Drop the pictures from the entries below, then reproduce the rest exactly.

__EXTRACTED ENTRIES__
+ + +

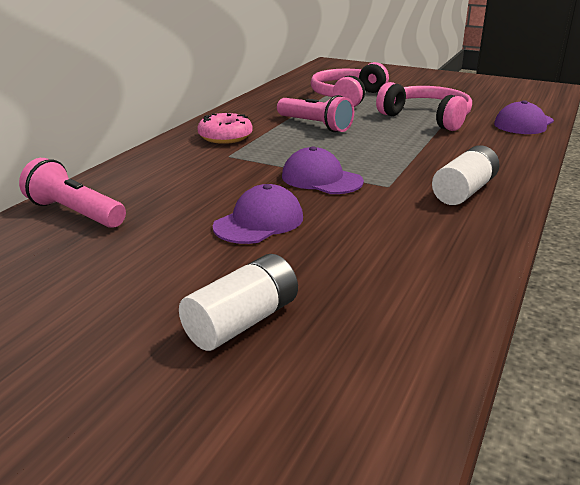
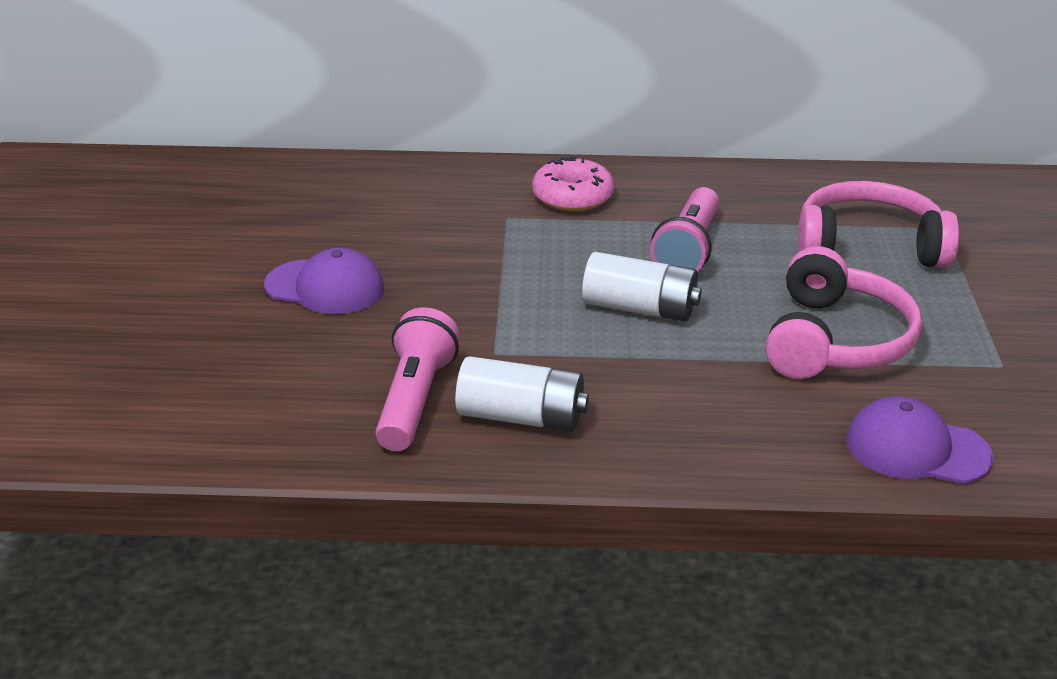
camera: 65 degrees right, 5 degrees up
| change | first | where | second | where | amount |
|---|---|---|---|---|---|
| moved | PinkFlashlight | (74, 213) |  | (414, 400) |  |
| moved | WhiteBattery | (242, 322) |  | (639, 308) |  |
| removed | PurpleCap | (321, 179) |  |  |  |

+ + +

__EXERCISE RESPONSE__
camera: 65 degrees right, 5 degrees up
| change | first | where | second | where | amount |
|---|---|---|---|---|---|
| moved | PinkFlashlight | (74, 213) |  | (414, 400) |  |
| moved | WhiteBattery | (242, 322) |  | (639, 308) |  |
| removed | PurpleCap | (321, 179) |  |  |  |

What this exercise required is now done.